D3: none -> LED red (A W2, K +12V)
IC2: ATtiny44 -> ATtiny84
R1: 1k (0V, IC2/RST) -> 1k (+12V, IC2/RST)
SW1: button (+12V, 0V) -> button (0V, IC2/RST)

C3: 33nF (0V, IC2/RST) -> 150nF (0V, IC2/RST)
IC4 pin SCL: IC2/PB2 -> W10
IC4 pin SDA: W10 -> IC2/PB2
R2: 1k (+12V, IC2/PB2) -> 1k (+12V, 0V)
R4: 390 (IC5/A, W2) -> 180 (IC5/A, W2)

——

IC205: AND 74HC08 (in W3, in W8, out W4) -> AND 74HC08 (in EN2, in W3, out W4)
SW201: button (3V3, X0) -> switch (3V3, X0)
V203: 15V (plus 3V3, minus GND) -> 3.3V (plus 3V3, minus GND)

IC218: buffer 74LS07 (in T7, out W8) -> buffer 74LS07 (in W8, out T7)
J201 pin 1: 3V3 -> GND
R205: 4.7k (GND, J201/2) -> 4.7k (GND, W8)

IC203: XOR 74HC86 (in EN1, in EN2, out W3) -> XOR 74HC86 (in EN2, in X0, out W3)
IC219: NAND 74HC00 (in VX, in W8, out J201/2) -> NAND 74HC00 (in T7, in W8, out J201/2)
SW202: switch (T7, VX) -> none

——

* **YOUR OBJECTIVE**
The answer is one number: how many lines of the material above contain "switch".

* **SOLUTION TO THE EXERCISE**
2